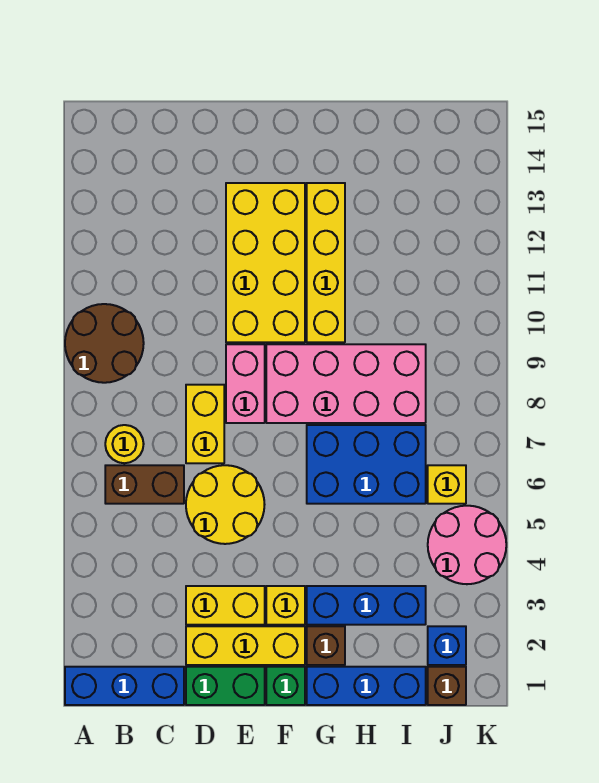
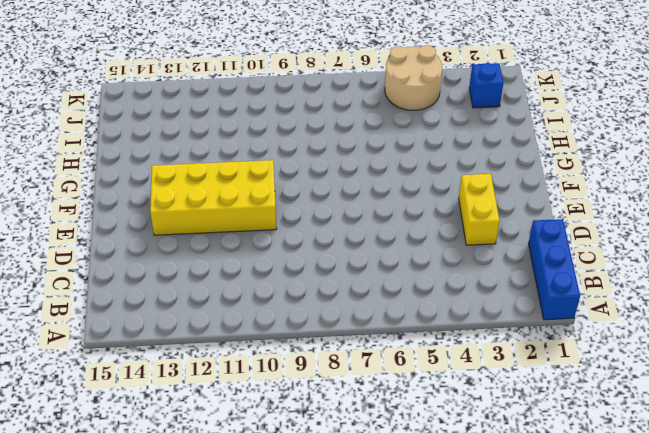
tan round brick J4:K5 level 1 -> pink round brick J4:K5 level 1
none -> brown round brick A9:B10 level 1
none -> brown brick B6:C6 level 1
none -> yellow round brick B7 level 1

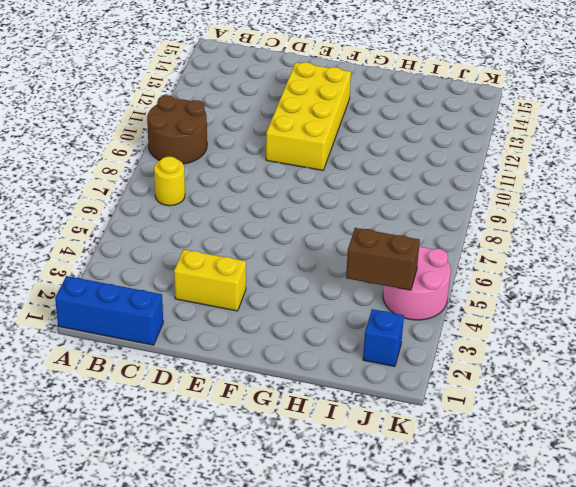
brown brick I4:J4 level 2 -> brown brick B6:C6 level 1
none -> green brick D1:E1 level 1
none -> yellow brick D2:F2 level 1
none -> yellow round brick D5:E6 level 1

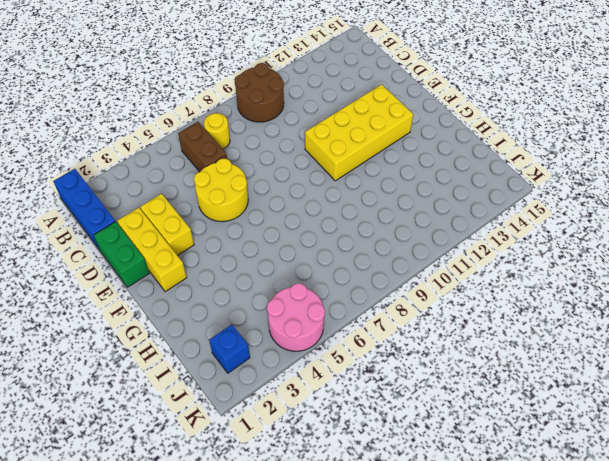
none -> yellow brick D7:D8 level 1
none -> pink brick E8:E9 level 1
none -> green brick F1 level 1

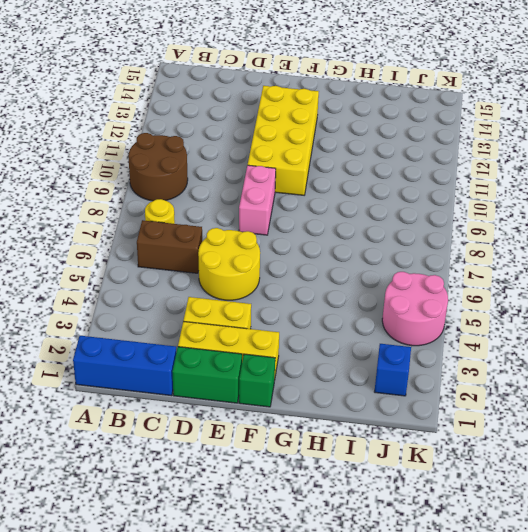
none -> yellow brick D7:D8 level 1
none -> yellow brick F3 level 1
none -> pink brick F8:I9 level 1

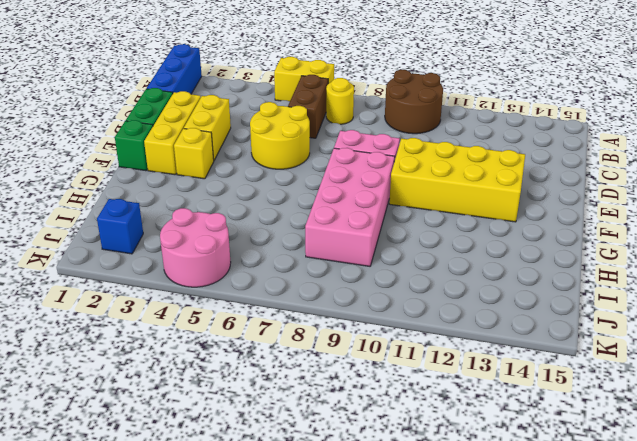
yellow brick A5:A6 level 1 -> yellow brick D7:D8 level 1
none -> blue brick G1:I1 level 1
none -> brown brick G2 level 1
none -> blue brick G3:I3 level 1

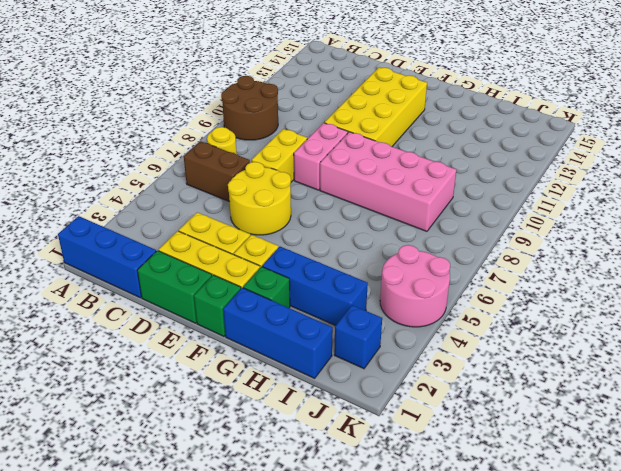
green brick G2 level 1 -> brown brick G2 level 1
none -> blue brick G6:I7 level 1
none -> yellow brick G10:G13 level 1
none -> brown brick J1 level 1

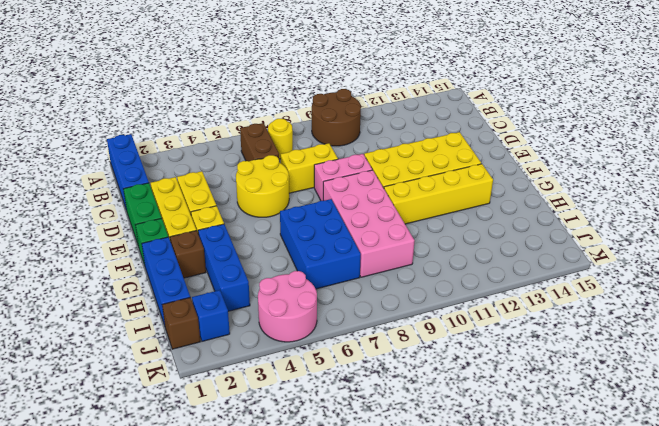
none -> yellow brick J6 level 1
□ □ □ □
▶ _What this task involves_
Gather each line from the entries above that includes the word "pink".

▶ _Response to this task_
tan round brick J4:K5 level 1 -> pink round brick J4:K5 level 1
none -> pink brick E8:E9 level 1
none -> pink brick F8:I9 level 1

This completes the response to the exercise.